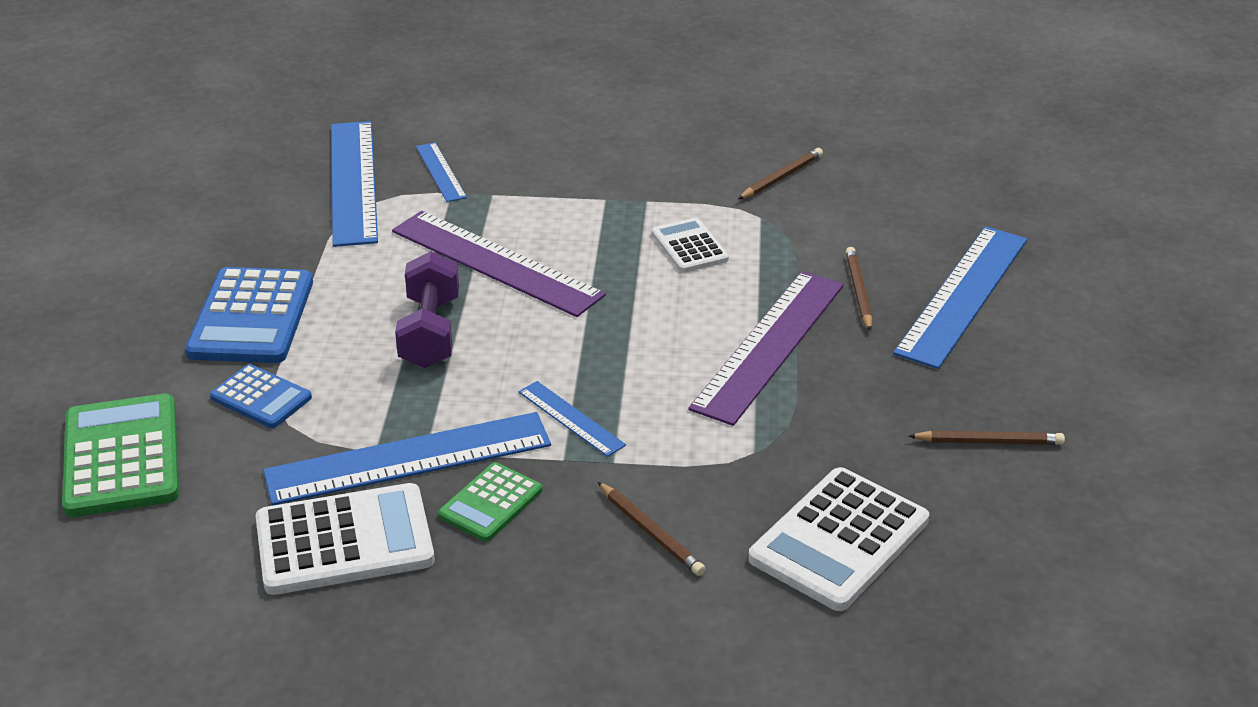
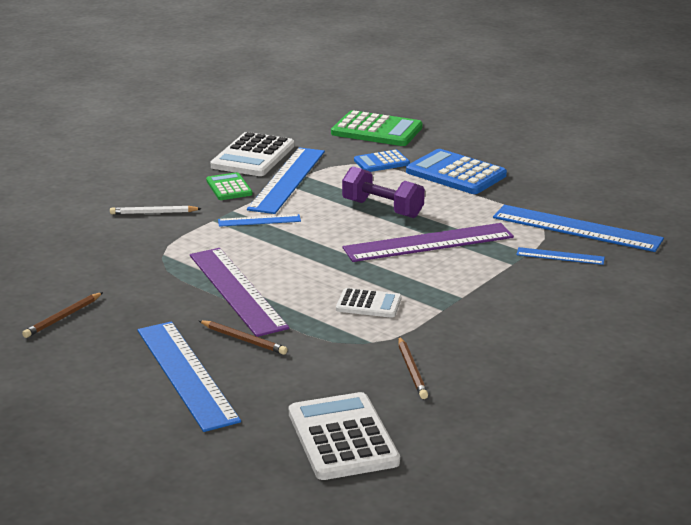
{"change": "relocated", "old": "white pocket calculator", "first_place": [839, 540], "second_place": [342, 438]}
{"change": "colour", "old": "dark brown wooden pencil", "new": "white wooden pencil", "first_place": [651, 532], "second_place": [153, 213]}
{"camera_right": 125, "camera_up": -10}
----------------
- Work to be completed
Copy out the lines above in full and unaltered, apart from the pictures.

- Solution to this exercise
{"change": "relocated", "old": "white pocket calculator", "first_place": [839, 540], "second_place": [342, 438]}
{"change": "colour", "old": "dark brown wooden pencil", "new": "white wooden pencil", "first_place": [651, 532], "second_place": [153, 213]}
{"camera_right": 125, "camera_up": -10}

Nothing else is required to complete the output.